■ **Objective**: Write out each line exactly as it stands, please.

■ **Dataset excerpts**:
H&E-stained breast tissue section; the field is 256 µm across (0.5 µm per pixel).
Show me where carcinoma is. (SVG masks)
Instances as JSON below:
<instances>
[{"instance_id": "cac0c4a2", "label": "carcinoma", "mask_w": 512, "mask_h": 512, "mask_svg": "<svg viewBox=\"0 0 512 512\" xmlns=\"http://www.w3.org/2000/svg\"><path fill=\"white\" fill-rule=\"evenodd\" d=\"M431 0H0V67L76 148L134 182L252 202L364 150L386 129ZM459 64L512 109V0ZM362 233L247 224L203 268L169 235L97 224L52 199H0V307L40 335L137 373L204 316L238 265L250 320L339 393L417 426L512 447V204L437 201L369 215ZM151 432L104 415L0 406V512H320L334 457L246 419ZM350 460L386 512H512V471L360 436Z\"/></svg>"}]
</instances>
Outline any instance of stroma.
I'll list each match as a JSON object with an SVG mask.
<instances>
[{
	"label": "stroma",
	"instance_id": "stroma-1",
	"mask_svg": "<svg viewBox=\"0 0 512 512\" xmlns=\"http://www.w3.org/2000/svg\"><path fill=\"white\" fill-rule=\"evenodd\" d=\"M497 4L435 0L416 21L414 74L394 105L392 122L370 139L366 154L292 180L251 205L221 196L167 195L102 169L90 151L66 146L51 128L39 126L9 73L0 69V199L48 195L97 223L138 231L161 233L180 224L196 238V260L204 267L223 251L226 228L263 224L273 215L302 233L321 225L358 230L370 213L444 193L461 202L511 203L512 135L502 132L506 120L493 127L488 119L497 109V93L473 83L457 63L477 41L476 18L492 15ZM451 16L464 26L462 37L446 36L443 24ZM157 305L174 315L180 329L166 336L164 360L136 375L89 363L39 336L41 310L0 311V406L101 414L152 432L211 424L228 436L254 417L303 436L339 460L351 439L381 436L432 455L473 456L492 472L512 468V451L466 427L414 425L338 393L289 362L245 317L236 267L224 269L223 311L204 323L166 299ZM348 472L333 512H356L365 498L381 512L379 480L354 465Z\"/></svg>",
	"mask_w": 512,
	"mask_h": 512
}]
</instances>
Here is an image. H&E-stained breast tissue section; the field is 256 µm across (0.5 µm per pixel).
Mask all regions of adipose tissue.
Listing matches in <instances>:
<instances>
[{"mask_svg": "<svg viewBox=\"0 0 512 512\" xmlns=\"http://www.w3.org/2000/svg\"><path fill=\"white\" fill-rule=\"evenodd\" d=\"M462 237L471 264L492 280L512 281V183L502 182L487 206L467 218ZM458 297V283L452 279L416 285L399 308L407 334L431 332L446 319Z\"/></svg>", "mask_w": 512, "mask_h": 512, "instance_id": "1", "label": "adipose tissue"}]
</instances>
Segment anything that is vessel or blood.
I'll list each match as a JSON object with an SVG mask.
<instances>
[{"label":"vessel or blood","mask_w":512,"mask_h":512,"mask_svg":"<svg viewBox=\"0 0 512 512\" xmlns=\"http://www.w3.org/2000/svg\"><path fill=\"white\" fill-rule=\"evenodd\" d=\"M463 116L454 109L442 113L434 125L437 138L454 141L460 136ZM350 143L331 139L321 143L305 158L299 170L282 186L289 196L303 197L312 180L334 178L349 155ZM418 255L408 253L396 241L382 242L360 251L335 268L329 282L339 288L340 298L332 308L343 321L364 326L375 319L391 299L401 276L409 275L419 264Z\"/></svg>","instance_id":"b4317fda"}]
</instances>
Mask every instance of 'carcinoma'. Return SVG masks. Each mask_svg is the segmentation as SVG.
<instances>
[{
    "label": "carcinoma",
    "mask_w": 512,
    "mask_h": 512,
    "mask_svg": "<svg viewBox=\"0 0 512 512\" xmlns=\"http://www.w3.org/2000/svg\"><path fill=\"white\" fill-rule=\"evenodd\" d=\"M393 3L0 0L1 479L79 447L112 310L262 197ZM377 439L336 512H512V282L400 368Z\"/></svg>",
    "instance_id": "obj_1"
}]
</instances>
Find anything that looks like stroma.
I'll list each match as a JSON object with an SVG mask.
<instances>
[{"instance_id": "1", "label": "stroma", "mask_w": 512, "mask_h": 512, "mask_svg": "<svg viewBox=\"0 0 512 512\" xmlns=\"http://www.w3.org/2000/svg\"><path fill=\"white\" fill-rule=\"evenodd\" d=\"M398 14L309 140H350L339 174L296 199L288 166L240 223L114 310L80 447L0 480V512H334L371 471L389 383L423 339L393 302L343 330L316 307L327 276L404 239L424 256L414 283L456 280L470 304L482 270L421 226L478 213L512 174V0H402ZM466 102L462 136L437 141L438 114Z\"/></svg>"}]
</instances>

■ **The output**:
H&E-stained breast tissue section; the field is 256 µm across (0.5 µm per pixel).
Show me where carcinoma is. (SVG masks)
Instances as JSON below:
<instances>
[{"instance_id": "cac0c4a2", "label": "carcinoma", "mask_w": 512, "mask_h": 512, "mask_svg": "<svg viewBox=\"0 0 512 512\" xmlns=\"http://www.w3.org/2000/svg\"><path fill=\"white\" fill-rule=\"evenodd\" d=\"M431 0H0V67L76 148L134 182L252 202L364 150L386 129ZM459 64L512 109V0ZM362 233L247 224L203 268L169 235L97 224L52 199H0V307L40 335L137 373L204 316L238 265L250 320L339 393L417 426L512 447V204L437 201L369 215ZM151 432L104 415L0 406V512H320L334 457L246 419ZM350 460L386 512H512V471L360 436Z\"/></svg>"}]
</instances>
Outline any instance of stroma.
I'll list each match as a JSON object with an SVG mask.
<instances>
[{
	"label": "stroma",
	"instance_id": "stroma-1",
	"mask_svg": "<svg viewBox=\"0 0 512 512\" xmlns=\"http://www.w3.org/2000/svg\"><path fill=\"white\" fill-rule=\"evenodd\" d=\"M497 4L435 0L416 21L414 74L394 105L392 122L370 139L366 154L292 180L251 205L221 196L167 195L102 169L90 151L66 146L51 128L39 126L9 73L0 69V199L48 195L97 223L138 231L161 233L180 224L196 238V260L204 267L223 251L226 228L263 224L273 215L302 233L321 225L358 230L370 213L444 193L461 202L511 203L512 135L502 132L506 120L493 127L488 119L497 109V93L473 83L457 63L477 41L476 18L492 15ZM451 16L464 26L462 37L446 36L443 24ZM157 305L174 315L180 329L166 336L164 360L136 375L89 363L39 336L41 310L0 311V406L101 414L152 432L211 424L228 436L254 417L303 436L339 460L351 439L381 436L432 455L473 456L492 472L512 468V451L466 427L414 425L338 393L289 362L245 317L236 267L224 269L223 311L204 323L166 299ZM348 472L333 512H356L365 498L381 512L379 480L354 465Z\"/></svg>",
	"mask_w": 512,
	"mask_h": 512
}]
</instances>
Here is an image. H&E-stained breast tissue section; the field is 256 µm across (0.5 µm per pixel).
Mask all regions of adipose tissue.
Listing matches in <instances>:
<instances>
[{"mask_svg": "<svg viewBox=\"0 0 512 512\" xmlns=\"http://www.w3.org/2000/svg\"><path fill=\"white\" fill-rule=\"evenodd\" d=\"M462 237L471 264L492 280L512 281V183L502 182L487 206L467 218ZM458 297V283L452 279L416 285L399 308L407 334L431 332L446 319Z\"/></svg>", "mask_w": 512, "mask_h": 512, "instance_id": "1", "label": "adipose tissue"}]
</instances>
Segment anything that is vessel or blood.
I'll list each match as a JSON object with an SVG mask.
<instances>
[{"label":"vessel or blood","mask_w":512,"mask_h":512,"mask_svg":"<svg viewBox=\"0 0 512 512\" xmlns=\"http://www.w3.org/2000/svg\"><path fill=\"white\" fill-rule=\"evenodd\" d=\"M463 116L454 109L442 113L434 125L437 138L454 141L460 136ZM350 143L331 139L321 143L305 158L299 170L282 186L289 196L303 197L312 180L334 178L349 155ZM418 255L408 253L396 241L382 242L360 251L335 268L329 282L339 288L340 298L332 308L343 321L364 326L375 319L391 299L401 276L409 275L419 264Z\"/></svg>","instance_id":"b4317fda"}]
</instances>
Mask every instance of 'carcinoma'. Return SVG masks. Each mask_svg is the segmentation as SVG.
<instances>
[{
    "label": "carcinoma",
    "mask_w": 512,
    "mask_h": 512,
    "mask_svg": "<svg viewBox=\"0 0 512 512\" xmlns=\"http://www.w3.org/2000/svg\"><path fill=\"white\" fill-rule=\"evenodd\" d=\"M393 3L0 0L1 479L79 447L112 310L262 197ZM377 439L336 512H512V282L400 368Z\"/></svg>",
    "instance_id": "obj_1"
}]
</instances>
Find anything that looks like stroma.
I'll list each match as a JSON object with an SVG mask.
<instances>
[{"instance_id": "1", "label": "stroma", "mask_w": 512, "mask_h": 512, "mask_svg": "<svg viewBox=\"0 0 512 512\" xmlns=\"http://www.w3.org/2000/svg\"><path fill=\"white\" fill-rule=\"evenodd\" d=\"M398 14L309 140H350L339 174L296 199L288 166L240 223L114 310L80 447L0 480V512H334L371 471L389 383L423 339L393 302L343 330L316 307L327 276L404 239L424 256L414 283L456 280L470 304L482 270L421 226L478 213L512 174V0H402ZM466 102L462 136L437 141L438 114Z\"/></svg>"}]
</instances>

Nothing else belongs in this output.